DATA FOR THE TASK —
------------------------------------------------

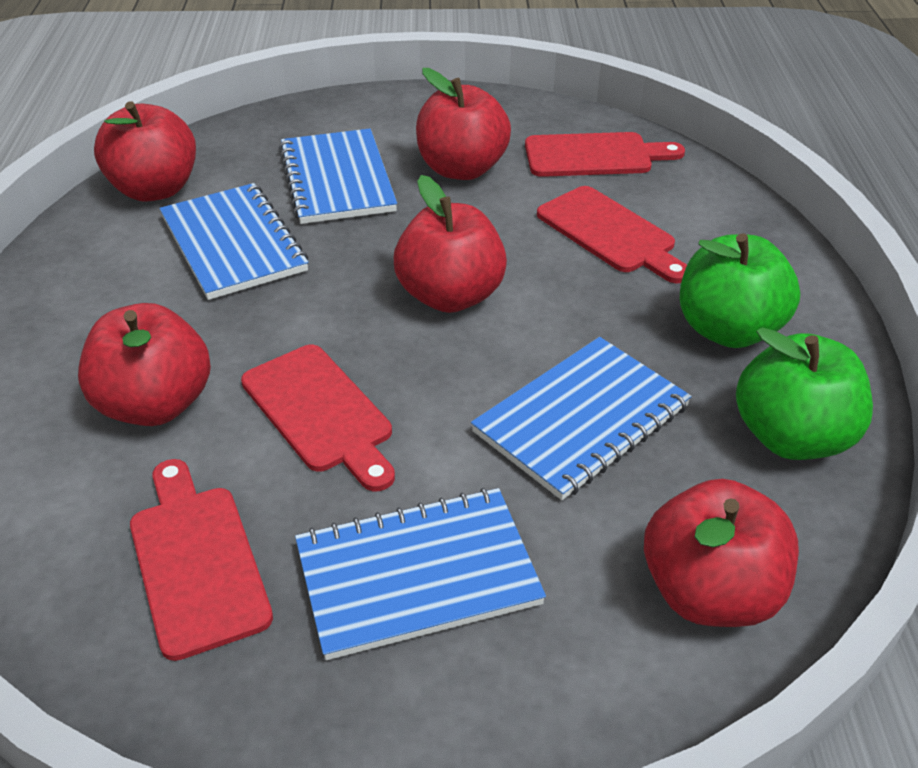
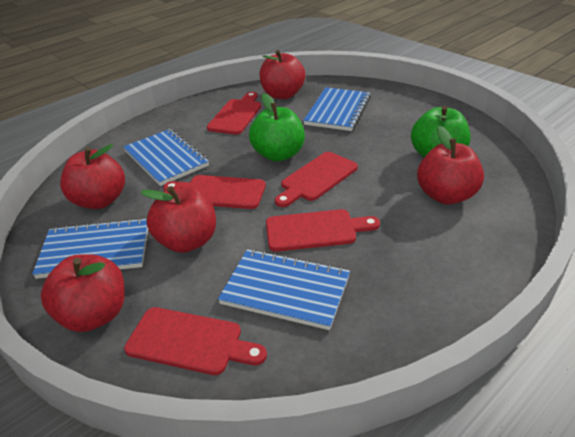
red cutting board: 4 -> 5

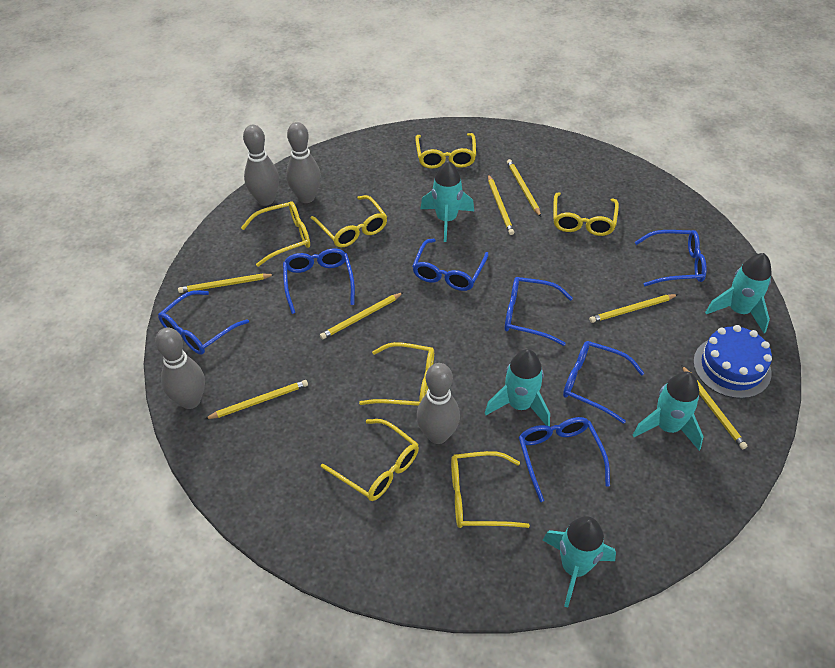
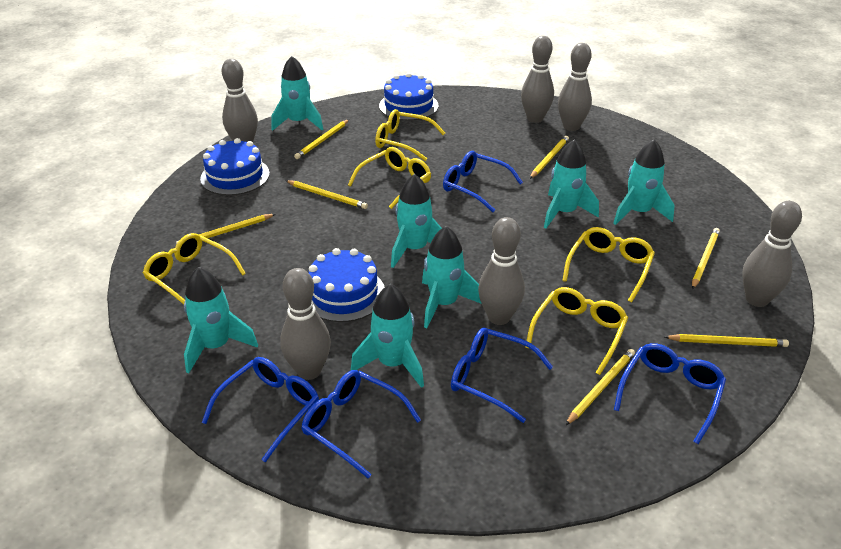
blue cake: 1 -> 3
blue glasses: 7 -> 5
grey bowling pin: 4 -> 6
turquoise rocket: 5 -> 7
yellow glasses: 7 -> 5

------------------------------------------------

WORK TASK — Print each line of the listing exactly and include no pictures.

OUTPUT FOR THIS TASK —
red cutting board: 4 -> 5

blue cake: 1 -> 3
blue glasses: 7 -> 5
grey bowling pin: 4 -> 6
turquoise rocket: 5 -> 7
yellow glasses: 7 -> 5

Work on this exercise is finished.